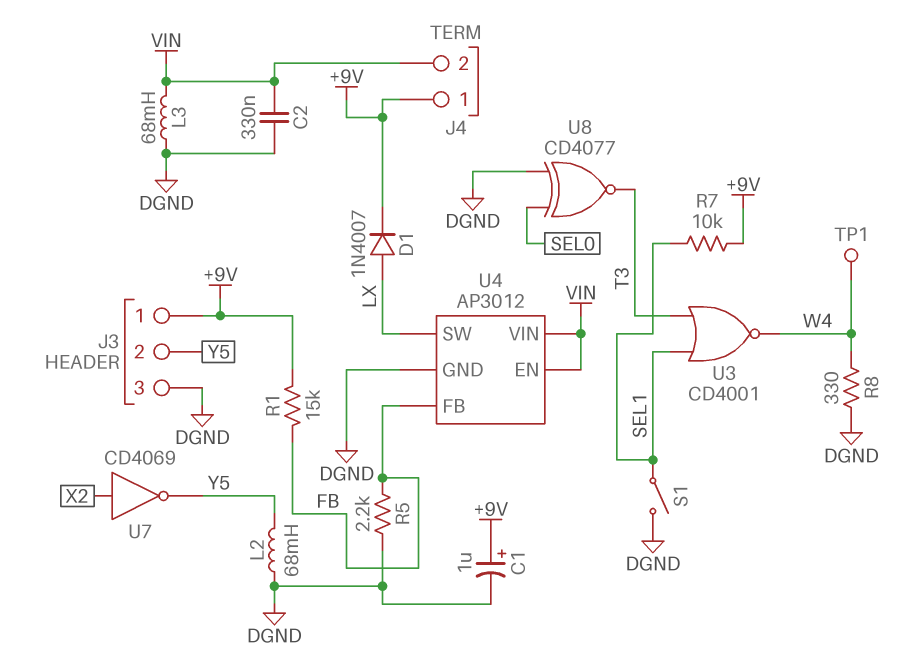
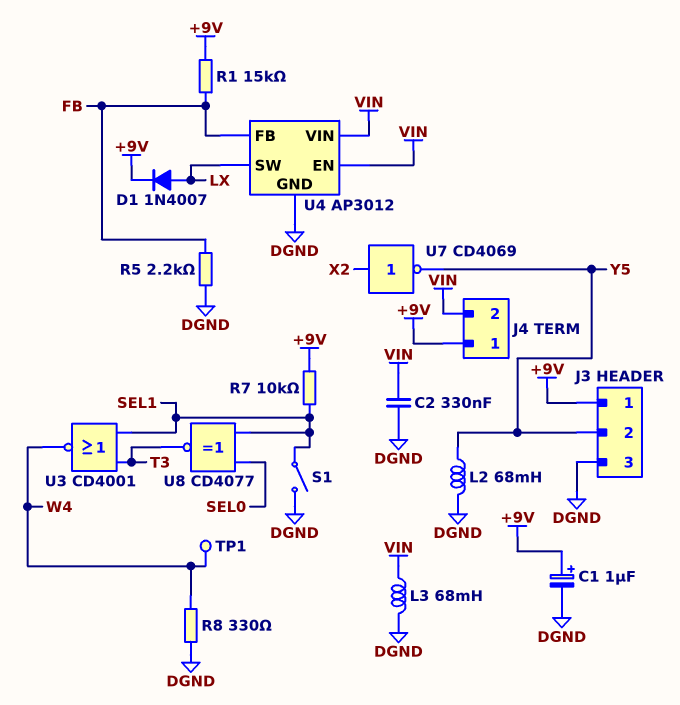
U8: XNOR CD4077 (in DGND, in SEL0, out T3) -> XNOR CD4077 (in SEL0, in SEL1, out T3)

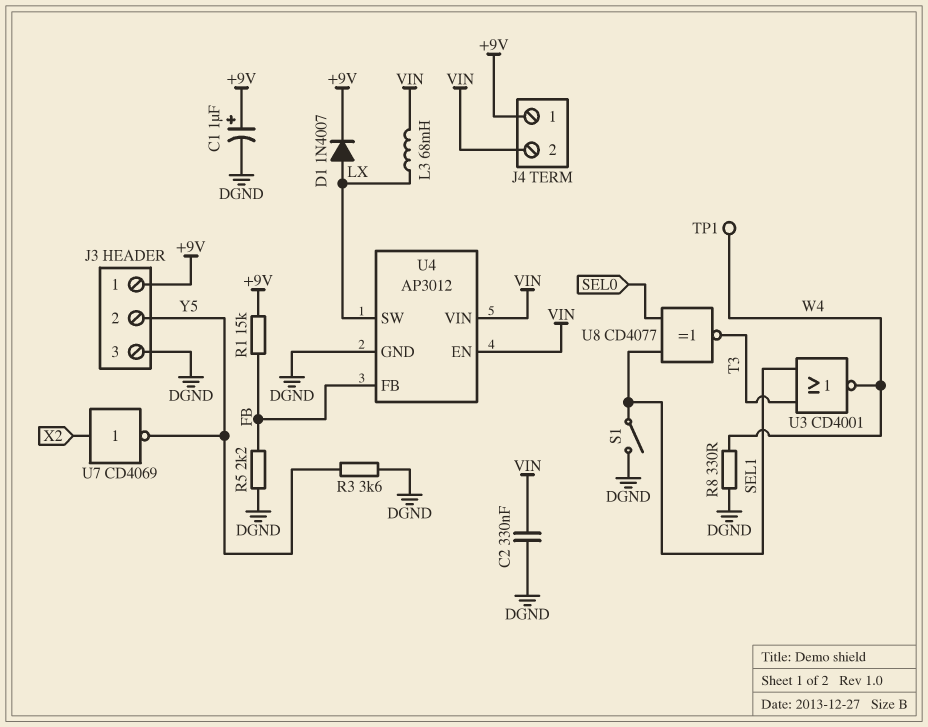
L2: 68mH (DGND, Y5) -> none
L3: 68mH (DGND, VIN) -> 68mH (LX, VIN)
R3: none -> 3.6k (DGND, Y5)
R7: 10k (+9V, SEL1) -> none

■ WHAT THE TASK ASKS ■
The answer consists solely of the lines from the one containing "L2: 68mH (DGND, Y5) -> none" through the last line of the data above, reproduced exactly.

■ FINAL ANSWER ■
L2: 68mH (DGND, Y5) -> none
L3: 68mH (DGND, VIN) -> 68mH (LX, VIN)
R3: none -> 3.6k (DGND, Y5)
R7: 10k (+9V, SEL1) -> none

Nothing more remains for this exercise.